Itemized modification records
★ ★ ★ ★ ★ ★ ★
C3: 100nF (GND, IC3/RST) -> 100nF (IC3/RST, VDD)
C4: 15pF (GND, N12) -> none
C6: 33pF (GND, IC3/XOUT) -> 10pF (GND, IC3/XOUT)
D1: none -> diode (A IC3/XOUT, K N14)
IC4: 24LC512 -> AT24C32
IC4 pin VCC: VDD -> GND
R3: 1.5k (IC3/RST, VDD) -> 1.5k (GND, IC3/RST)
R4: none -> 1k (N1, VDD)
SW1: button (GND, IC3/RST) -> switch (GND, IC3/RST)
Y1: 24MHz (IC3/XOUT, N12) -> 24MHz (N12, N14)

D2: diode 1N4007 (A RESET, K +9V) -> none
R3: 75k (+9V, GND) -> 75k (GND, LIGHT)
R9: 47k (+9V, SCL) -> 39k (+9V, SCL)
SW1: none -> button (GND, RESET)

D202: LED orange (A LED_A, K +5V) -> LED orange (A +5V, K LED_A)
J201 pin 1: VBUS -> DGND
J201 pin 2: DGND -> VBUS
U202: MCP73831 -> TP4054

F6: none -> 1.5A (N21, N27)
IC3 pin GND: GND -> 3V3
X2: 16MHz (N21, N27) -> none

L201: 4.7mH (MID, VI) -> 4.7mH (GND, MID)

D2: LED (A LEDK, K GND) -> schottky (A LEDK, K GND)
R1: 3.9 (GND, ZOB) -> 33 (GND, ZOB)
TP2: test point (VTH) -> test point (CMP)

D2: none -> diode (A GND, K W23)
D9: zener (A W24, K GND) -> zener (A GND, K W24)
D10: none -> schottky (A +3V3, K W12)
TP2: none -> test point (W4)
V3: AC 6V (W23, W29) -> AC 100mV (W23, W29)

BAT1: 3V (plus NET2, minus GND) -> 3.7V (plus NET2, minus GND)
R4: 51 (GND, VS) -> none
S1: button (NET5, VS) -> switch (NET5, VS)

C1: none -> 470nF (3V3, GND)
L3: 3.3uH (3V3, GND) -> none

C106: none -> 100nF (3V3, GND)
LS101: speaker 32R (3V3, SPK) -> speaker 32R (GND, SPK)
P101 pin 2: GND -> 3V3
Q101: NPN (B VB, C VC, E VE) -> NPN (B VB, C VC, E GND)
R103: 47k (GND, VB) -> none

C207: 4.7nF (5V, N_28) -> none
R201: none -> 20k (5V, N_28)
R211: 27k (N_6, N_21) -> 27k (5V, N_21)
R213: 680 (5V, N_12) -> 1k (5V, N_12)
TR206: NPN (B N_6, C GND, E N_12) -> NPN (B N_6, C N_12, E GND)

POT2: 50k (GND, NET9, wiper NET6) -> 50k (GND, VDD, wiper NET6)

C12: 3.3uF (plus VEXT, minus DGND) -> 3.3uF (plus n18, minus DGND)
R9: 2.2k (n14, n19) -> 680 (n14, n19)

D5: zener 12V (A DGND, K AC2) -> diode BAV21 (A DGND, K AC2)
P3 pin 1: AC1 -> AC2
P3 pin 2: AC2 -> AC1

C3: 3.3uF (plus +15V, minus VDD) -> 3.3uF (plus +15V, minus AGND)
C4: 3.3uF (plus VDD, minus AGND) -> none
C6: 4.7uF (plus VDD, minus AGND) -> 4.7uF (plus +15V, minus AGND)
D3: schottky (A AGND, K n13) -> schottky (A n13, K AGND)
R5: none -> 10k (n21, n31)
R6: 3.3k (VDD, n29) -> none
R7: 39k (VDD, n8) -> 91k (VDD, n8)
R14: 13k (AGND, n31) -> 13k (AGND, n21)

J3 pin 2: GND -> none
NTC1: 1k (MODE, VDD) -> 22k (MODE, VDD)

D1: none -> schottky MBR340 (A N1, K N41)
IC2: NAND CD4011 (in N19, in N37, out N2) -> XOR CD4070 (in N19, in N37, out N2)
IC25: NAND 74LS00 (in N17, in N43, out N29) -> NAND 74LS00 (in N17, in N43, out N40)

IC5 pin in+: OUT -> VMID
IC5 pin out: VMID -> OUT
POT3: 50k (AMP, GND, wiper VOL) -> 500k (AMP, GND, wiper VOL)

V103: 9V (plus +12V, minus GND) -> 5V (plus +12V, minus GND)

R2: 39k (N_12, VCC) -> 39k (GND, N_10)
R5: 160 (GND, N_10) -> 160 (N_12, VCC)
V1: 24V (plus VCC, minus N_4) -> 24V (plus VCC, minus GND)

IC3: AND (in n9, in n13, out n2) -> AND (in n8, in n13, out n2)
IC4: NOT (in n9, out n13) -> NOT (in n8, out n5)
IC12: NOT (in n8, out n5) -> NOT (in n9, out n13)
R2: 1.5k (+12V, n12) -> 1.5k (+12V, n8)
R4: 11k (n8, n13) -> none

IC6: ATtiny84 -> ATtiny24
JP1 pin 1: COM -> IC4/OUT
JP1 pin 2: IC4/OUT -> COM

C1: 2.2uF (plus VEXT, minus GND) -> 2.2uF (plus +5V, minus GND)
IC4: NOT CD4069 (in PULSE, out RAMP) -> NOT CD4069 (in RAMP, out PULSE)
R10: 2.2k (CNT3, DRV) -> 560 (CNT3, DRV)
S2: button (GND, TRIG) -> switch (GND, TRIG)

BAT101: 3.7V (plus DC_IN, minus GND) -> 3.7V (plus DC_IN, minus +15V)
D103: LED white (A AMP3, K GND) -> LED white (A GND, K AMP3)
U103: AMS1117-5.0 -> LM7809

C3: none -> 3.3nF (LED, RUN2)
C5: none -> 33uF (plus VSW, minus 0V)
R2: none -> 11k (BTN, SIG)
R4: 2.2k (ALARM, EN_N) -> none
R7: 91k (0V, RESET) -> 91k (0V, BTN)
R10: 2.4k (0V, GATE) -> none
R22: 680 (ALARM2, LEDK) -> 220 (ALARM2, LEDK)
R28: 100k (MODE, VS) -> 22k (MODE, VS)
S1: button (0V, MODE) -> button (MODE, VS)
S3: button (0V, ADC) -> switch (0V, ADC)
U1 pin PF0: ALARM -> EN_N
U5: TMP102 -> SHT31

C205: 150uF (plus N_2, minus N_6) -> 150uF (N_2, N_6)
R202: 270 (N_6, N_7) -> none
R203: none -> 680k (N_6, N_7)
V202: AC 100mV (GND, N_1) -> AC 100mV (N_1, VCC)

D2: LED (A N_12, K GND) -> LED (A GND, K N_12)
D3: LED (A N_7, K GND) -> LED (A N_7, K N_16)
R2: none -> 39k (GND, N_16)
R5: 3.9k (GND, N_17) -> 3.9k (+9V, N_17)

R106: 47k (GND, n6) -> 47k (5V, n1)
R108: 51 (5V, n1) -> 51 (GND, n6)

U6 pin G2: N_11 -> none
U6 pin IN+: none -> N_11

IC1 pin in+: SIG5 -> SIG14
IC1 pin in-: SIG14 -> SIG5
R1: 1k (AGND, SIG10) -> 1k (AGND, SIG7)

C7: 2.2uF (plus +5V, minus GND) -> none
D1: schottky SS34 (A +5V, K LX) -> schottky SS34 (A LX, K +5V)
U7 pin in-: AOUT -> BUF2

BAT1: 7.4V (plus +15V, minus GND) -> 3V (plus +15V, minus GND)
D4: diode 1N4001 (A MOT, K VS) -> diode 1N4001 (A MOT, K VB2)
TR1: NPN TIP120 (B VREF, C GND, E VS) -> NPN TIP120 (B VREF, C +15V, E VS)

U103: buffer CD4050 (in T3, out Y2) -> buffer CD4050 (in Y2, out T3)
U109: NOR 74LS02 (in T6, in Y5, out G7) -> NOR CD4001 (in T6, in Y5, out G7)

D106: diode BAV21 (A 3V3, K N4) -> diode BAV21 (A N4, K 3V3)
★ ★ ★ ★ ★ ★ ★
### What you have to do:
All lines in the data above from the one with "R10: 2.4k (0V, GATE) -> none" through the one with "R108: 51 (5V, n1) -> 51 (GND, n6)" must be repeated exactly, and no others.

### Reply to the exercise:
R10: 2.4k (0V, GATE) -> none
R22: 680 (ALARM2, LEDK) -> 220 (ALARM2, LEDK)
R28: 100k (MODE, VS) -> 22k (MODE, VS)
S1: button (0V, MODE) -> button (MODE, VS)
S3: button (0V, ADC) -> switch (0V, ADC)
U1 pin PF0: ALARM -> EN_N
U5: TMP102 -> SHT31

C205: 150uF (plus N_2, minus N_6) -> 150uF (N_2, N_6)
R202: 270 (N_6, N_7) -> none
R203: none -> 680k (N_6, N_7)
V202: AC 100mV (GND, N_1) -> AC 100mV (N_1, VCC)

D2: LED (A N_12, K GND) -> LED (A GND, K N_12)
D3: LED (A N_7, K GND) -> LED (A N_7, K N_16)
R2: none -> 39k (GND, N_16)
R5: 3.9k (GND, N_17) -> 3.9k (+9V, N_17)

R106: 47k (GND, n6) -> 47k (5V, n1)
R108: 51 (5V, n1) -> 51 (GND, n6)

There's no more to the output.